Problem to work on: Wherever the word "spoon" occurs in the listing, copy the whole line.

Available data:

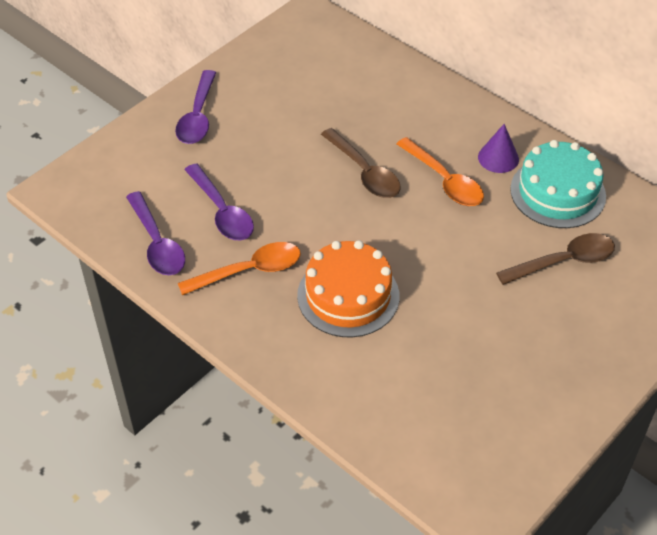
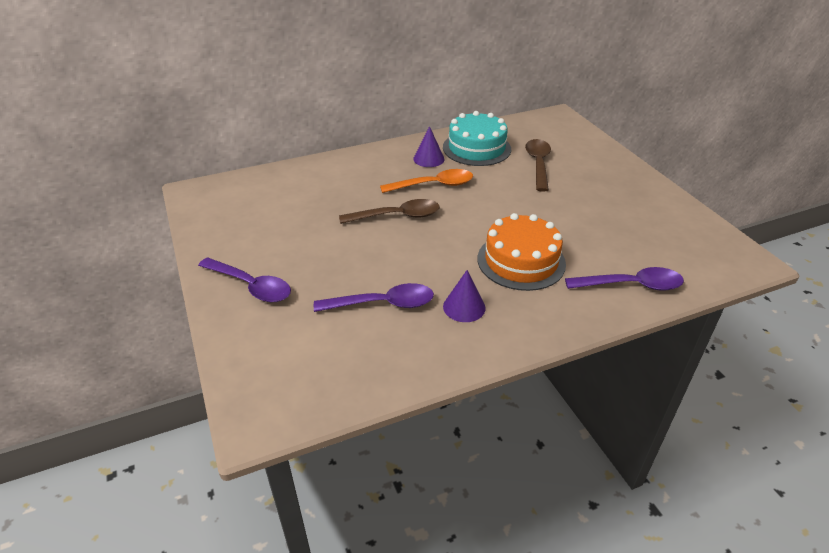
camera: 65 degrees left, 10 degrees down
purple spoon [126,191,185,275] -> purple spoon moved to [565,267,684,291]
orange spoon [178,242,301,295] -> purple cone [443,270,486,322]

Written answer:
purple spoon [126,191,185,275] -> purple spoon moved to [565,267,684,291]
orange spoon [178,242,301,295] -> purple cone [443,270,486,322]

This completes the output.